Find the lines of the listing that contain the string "rectangle", and return them.
-*-*-
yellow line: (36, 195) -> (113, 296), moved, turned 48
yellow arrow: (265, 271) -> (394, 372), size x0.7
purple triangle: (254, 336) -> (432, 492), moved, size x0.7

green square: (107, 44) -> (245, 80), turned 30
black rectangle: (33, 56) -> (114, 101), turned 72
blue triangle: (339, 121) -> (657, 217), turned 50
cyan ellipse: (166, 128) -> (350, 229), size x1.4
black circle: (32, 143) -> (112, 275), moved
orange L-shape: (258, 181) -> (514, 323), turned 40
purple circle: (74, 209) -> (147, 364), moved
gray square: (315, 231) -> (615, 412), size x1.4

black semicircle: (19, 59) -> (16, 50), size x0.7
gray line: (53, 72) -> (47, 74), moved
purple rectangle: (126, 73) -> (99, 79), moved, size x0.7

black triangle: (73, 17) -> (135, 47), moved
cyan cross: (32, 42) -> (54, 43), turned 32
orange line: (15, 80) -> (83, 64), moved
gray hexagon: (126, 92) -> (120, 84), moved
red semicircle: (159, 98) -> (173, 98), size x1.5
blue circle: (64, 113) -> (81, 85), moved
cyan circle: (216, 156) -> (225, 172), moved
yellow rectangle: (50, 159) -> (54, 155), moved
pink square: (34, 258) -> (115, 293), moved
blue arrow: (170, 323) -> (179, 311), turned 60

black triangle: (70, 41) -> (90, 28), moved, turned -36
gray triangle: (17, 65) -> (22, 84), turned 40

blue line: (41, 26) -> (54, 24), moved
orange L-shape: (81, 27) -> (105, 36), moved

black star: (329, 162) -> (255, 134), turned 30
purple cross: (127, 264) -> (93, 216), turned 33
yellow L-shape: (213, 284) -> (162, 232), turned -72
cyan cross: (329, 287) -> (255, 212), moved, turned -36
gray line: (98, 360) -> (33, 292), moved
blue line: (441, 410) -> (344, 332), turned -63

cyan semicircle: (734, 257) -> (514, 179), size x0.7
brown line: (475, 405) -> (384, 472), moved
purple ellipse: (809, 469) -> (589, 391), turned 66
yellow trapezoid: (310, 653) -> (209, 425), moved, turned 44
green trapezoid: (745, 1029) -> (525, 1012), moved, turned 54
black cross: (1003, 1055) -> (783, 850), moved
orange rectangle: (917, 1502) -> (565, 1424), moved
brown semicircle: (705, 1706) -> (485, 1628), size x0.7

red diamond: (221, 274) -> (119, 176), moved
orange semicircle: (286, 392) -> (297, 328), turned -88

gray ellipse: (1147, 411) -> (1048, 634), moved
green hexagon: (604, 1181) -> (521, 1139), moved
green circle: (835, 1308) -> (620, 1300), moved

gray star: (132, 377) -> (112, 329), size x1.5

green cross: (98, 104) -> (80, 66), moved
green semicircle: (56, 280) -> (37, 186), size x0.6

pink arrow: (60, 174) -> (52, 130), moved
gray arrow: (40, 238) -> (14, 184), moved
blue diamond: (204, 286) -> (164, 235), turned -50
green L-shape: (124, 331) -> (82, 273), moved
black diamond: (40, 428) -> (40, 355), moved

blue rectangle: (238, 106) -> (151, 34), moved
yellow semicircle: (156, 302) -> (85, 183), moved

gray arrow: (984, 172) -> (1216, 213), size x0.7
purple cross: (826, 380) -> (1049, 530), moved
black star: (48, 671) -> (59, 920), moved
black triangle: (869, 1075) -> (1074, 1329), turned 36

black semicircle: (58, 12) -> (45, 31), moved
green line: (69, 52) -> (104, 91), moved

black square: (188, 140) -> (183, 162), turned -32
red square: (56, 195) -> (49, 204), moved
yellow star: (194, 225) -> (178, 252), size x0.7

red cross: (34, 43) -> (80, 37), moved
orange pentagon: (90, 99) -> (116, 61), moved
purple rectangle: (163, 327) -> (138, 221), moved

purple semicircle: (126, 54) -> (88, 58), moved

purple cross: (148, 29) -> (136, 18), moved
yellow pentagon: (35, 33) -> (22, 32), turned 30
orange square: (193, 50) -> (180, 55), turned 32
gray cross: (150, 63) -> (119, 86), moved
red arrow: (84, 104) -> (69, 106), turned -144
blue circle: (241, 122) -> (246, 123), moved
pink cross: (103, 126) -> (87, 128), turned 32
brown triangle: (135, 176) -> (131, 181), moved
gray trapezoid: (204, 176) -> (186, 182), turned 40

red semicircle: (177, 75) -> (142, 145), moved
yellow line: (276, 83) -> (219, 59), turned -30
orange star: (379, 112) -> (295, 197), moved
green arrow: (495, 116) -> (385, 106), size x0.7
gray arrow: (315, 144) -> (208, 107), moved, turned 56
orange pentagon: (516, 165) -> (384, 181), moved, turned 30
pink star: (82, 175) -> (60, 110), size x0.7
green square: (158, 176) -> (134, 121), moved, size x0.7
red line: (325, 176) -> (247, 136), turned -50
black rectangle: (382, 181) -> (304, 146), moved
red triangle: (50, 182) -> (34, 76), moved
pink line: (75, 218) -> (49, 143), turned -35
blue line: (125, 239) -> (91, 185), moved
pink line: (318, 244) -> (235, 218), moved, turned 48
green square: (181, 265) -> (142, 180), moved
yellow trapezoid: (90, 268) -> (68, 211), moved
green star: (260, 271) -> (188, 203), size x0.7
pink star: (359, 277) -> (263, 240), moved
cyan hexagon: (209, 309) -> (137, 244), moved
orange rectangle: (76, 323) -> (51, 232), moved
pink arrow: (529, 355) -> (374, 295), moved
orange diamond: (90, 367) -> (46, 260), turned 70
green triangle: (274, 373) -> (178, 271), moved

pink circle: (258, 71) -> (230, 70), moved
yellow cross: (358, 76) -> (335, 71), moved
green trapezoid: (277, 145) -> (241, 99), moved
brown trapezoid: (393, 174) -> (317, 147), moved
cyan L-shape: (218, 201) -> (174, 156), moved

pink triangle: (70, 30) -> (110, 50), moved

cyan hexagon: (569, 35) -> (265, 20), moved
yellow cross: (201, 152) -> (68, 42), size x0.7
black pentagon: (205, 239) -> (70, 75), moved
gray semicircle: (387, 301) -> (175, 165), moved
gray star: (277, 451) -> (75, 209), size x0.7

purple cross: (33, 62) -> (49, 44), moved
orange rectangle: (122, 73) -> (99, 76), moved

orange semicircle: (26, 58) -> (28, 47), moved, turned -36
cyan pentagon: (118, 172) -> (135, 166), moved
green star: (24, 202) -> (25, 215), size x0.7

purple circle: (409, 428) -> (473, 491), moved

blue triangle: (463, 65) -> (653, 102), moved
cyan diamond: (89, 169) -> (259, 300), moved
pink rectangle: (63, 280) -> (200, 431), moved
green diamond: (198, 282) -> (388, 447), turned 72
-*-*-
## Written solution
black rectangle: (33, 56) -> (114, 101), turned 72
purple rectangle: (126, 73) -> (99, 79), moved, size x0.7
yellow rectangle: (50, 159) -> (54, 155), moved
orange rectangle: (917, 1502) -> (565, 1424), moved
blue rectangle: (238, 106) -> (151, 34), moved
purple rectangle: (163, 327) -> (138, 221), moved
black rectangle: (382, 181) -> (304, 146), moved
orange rectangle: (76, 323) -> (51, 232), moved
orange rectangle: (122, 73) -> (99, 76), moved
pink rectangle: (63, 280) -> (200, 431), moved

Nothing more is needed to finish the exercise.